### Brief
The records below must be transcribed exactly. Do not include the pictures.

Object change listings:
--------------------
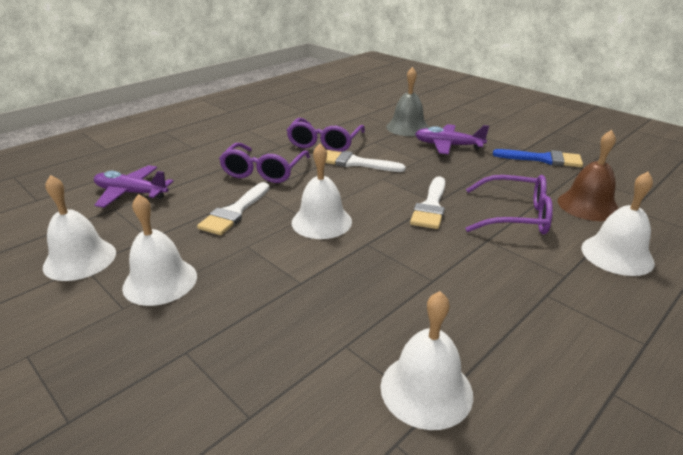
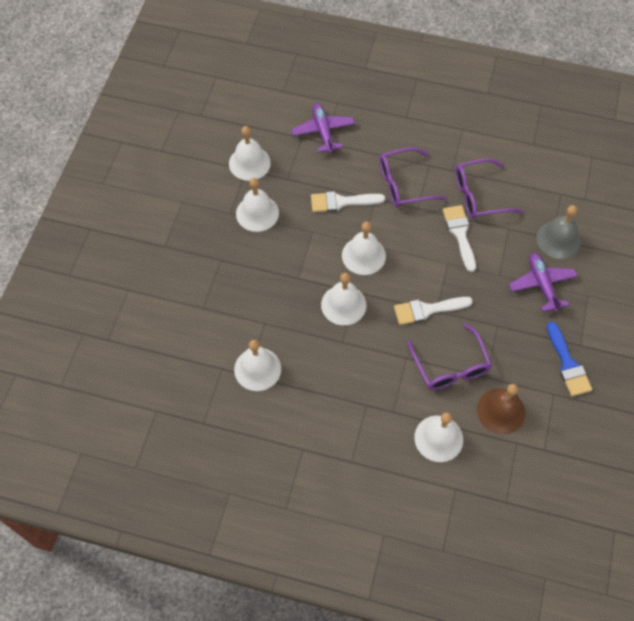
camera: 60 degrees right, 30 degrees up
(376, 259) = (343, 304): none -> white bell

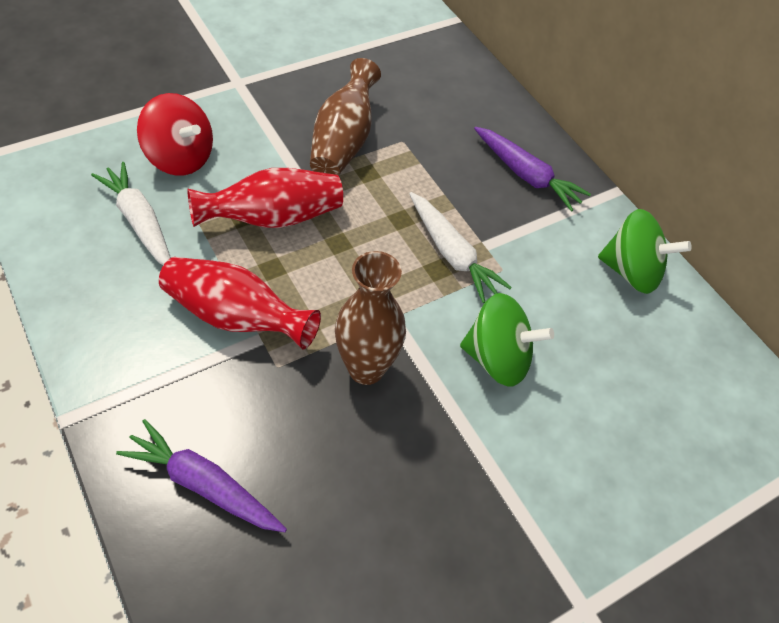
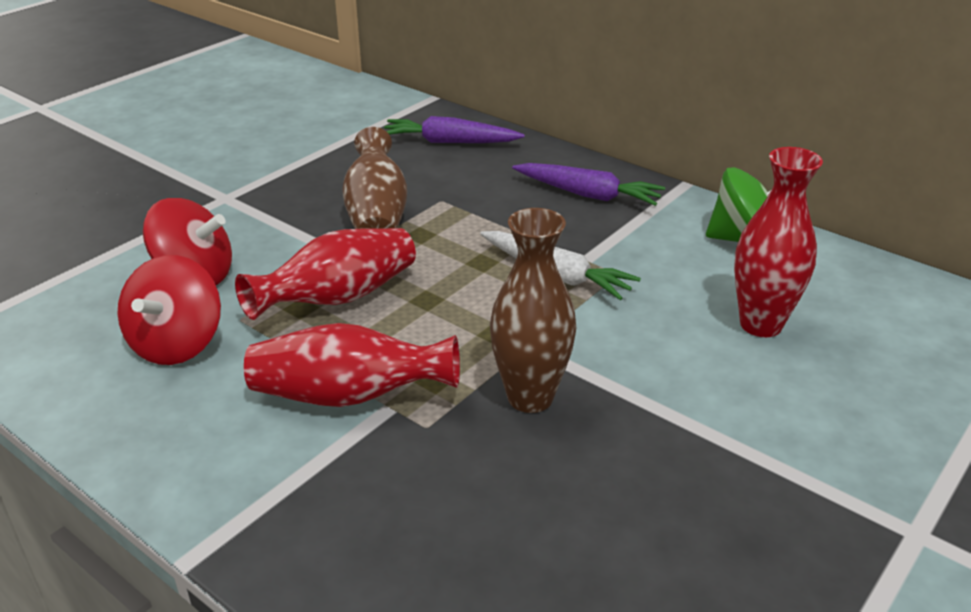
camera: 15 degrees left, 20 degrees down
(139, 221) = (177, 344): white carrot -> red spinning top
(203, 484) = (407, 567): purple carrot -> purple carrot (449, 142)
(497, 358) = (665, 346): green spinning top -> none
(588, 365) = (761, 324): none -> red vase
--------------------
### Reply to the task
camera: 60 degrees right, 30 degrees up
(376, 259) = (343, 304): none -> white bell

camera: 15 degrees left, 20 degrees down
(139, 221) = (177, 344): white carrot -> red spinning top
(203, 484) = (407, 567): purple carrot -> purple carrot (449, 142)
(497, 358) = (665, 346): green spinning top -> none
(588, 365) = (761, 324): none -> red vase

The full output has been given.